TASK DIRECTIONS: Which lines in the listing below contain "house"? Copy each of them.
---------- DATA PROVIDED
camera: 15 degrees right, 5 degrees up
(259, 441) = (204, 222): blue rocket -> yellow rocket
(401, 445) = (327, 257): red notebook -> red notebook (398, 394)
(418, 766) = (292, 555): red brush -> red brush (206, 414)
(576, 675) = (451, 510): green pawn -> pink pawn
--------------------
---------- DATA PROVIDED
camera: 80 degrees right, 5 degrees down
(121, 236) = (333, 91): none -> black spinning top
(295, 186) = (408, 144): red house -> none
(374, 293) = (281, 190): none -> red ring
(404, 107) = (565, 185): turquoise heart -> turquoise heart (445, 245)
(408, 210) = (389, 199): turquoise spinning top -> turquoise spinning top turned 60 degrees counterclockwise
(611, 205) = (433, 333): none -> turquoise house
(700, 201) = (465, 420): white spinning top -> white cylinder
--------------------
---------- DATA PROVIDED
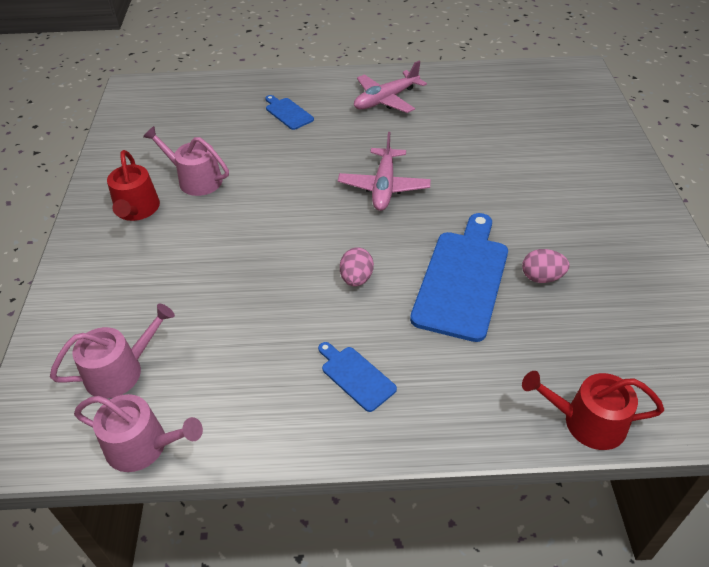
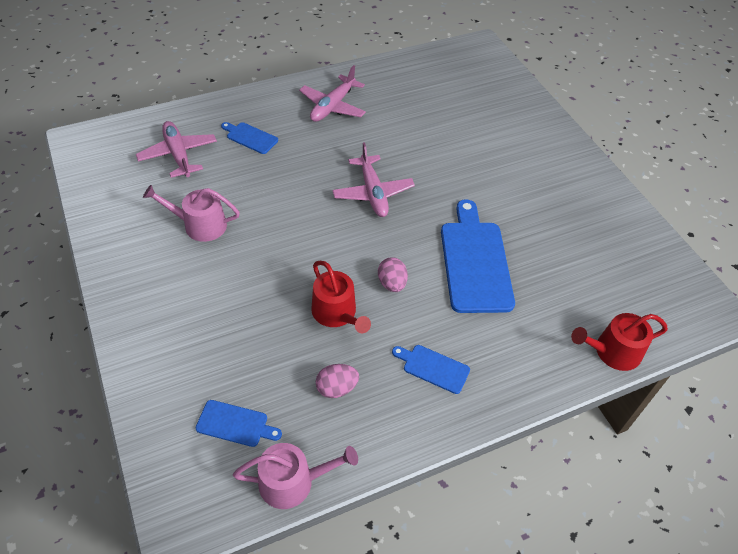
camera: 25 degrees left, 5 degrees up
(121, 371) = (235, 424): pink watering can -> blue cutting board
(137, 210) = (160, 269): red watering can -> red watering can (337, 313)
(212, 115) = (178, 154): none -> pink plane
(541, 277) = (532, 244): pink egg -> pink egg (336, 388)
--------------------
TASK RESPONSE:
(295, 186) = (408, 144): red house -> none
(611, 205) = (433, 333): none -> turquoise house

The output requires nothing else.